ASSIGNMENT:
Take every line from the entries below that includes the word "book" and copy it.

TASK INPUTS:

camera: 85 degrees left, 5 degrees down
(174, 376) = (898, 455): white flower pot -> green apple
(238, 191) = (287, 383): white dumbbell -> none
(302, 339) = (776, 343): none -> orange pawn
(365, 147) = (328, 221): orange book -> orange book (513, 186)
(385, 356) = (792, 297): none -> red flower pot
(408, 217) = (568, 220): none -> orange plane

...

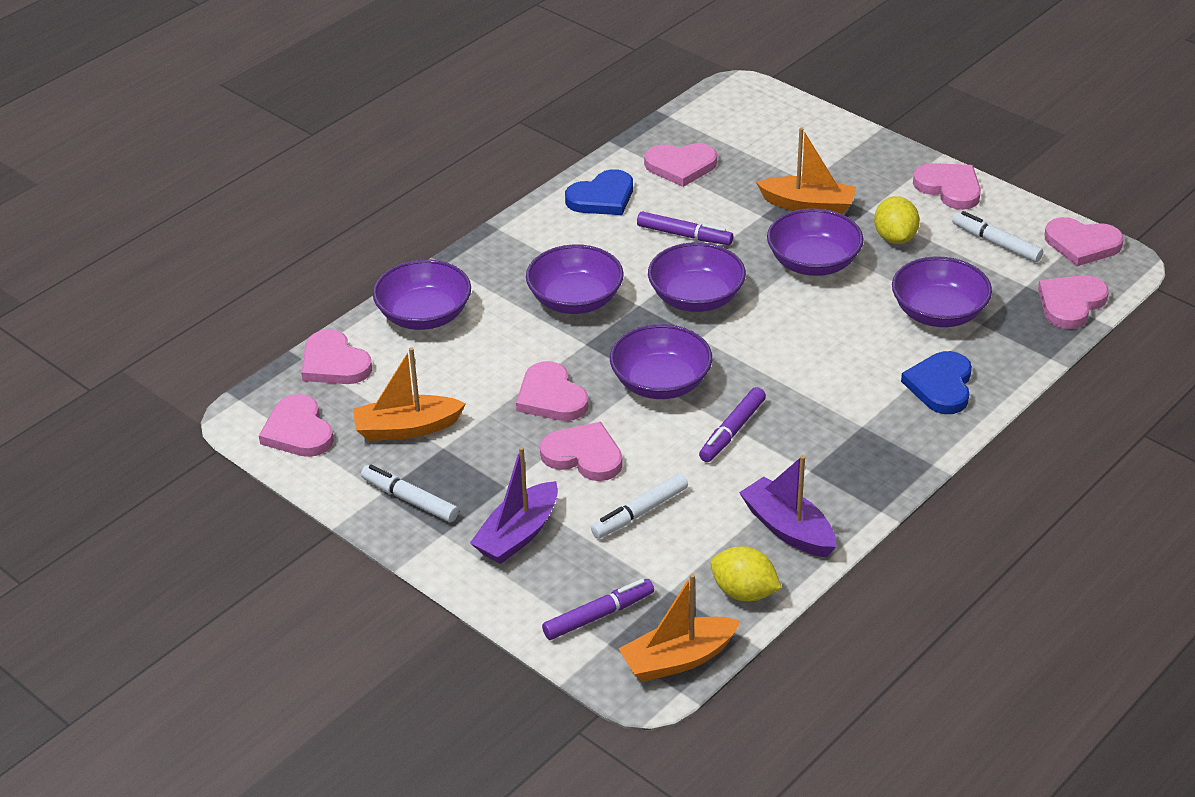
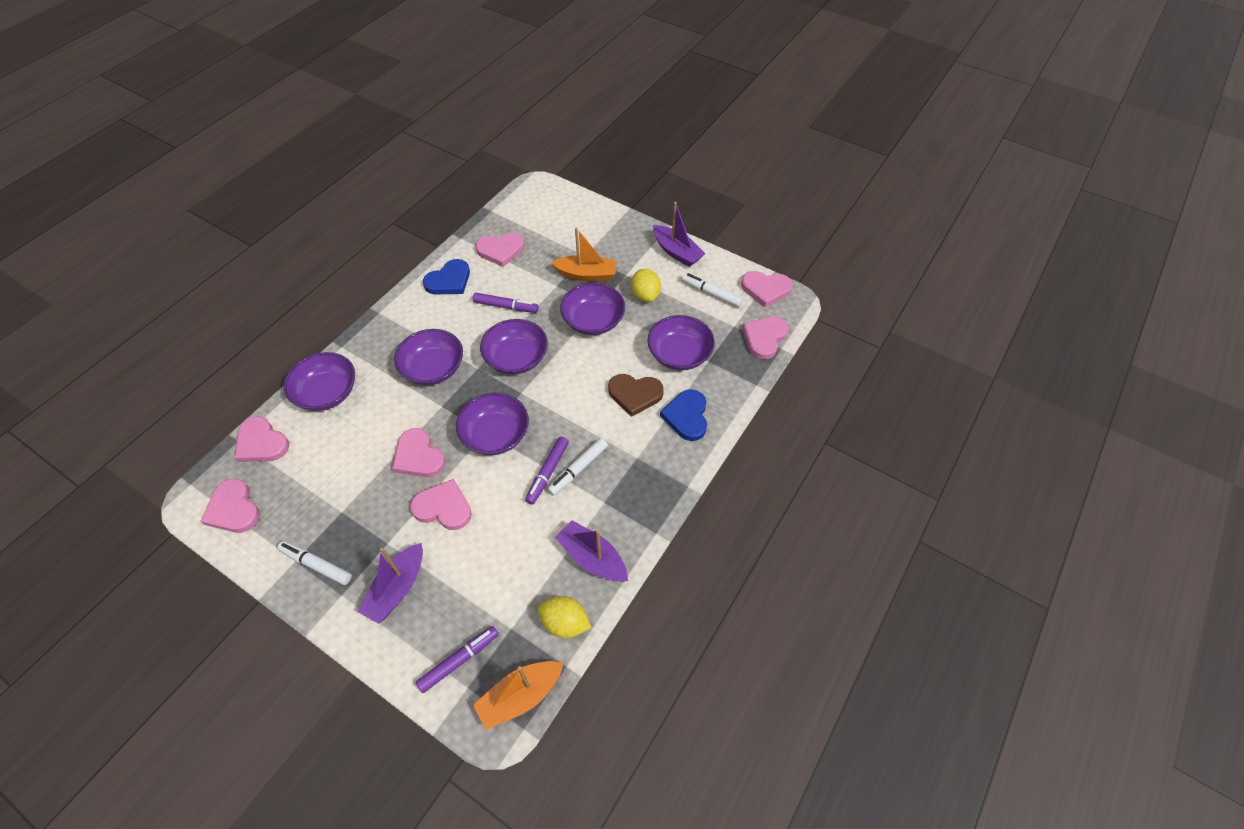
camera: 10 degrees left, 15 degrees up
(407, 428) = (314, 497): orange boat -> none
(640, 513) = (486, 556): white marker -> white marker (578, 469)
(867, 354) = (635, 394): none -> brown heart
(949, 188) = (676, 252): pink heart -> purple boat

...

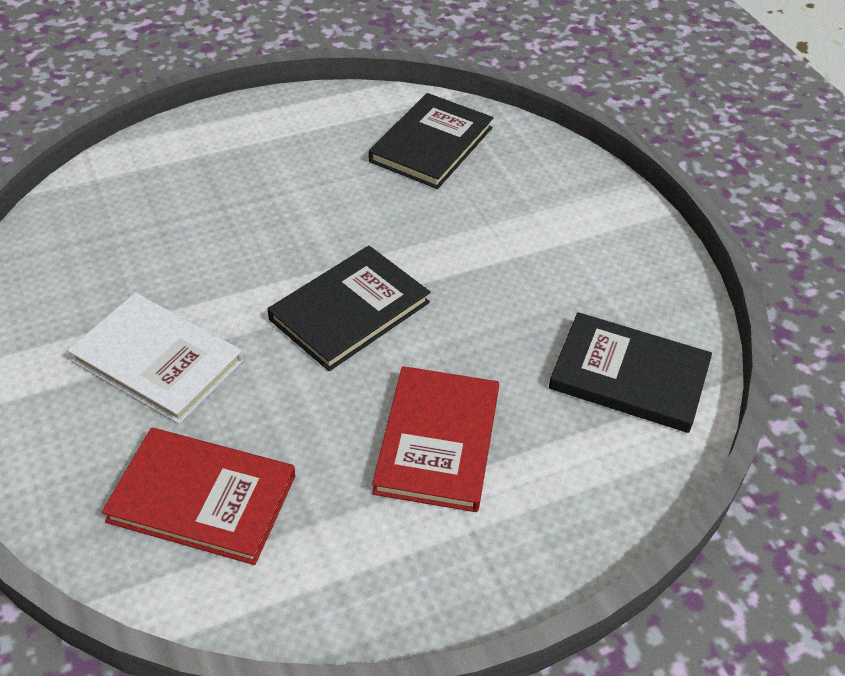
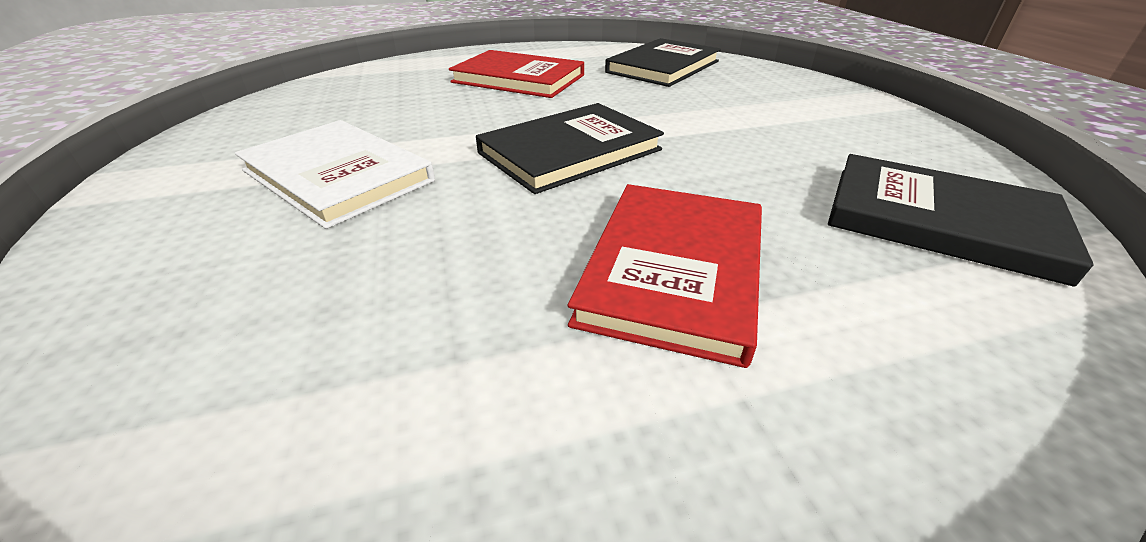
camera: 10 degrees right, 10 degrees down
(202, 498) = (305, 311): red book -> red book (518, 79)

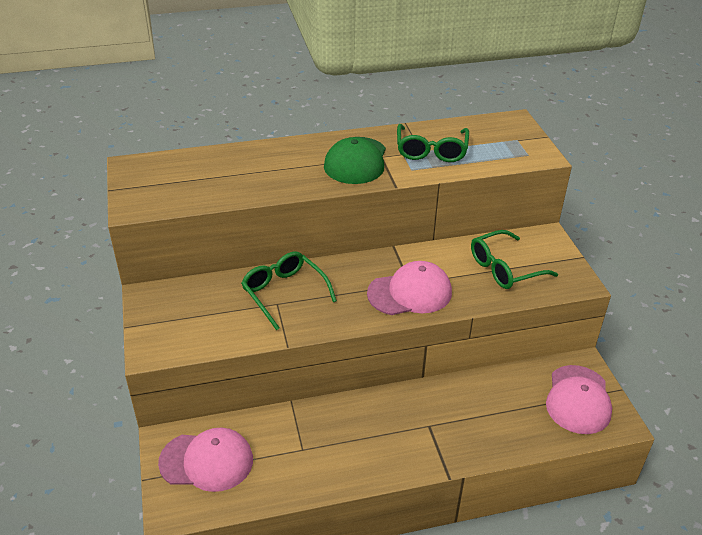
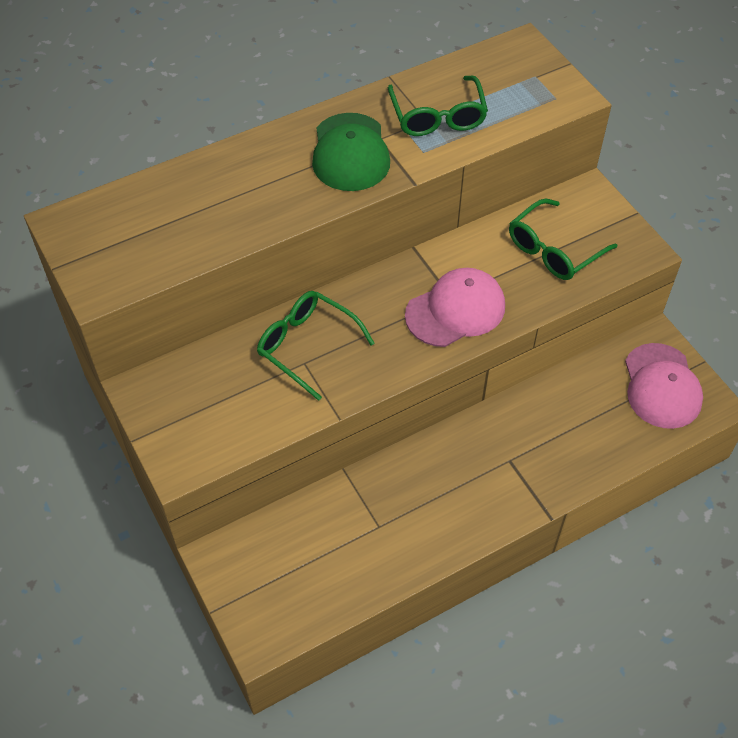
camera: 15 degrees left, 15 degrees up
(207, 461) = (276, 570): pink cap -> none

YOUR RESPONSE:
(365, 147) = (328, 221): orange book -> orange book (513, 186)
(202, 498) = (305, 311): red book -> red book (518, 79)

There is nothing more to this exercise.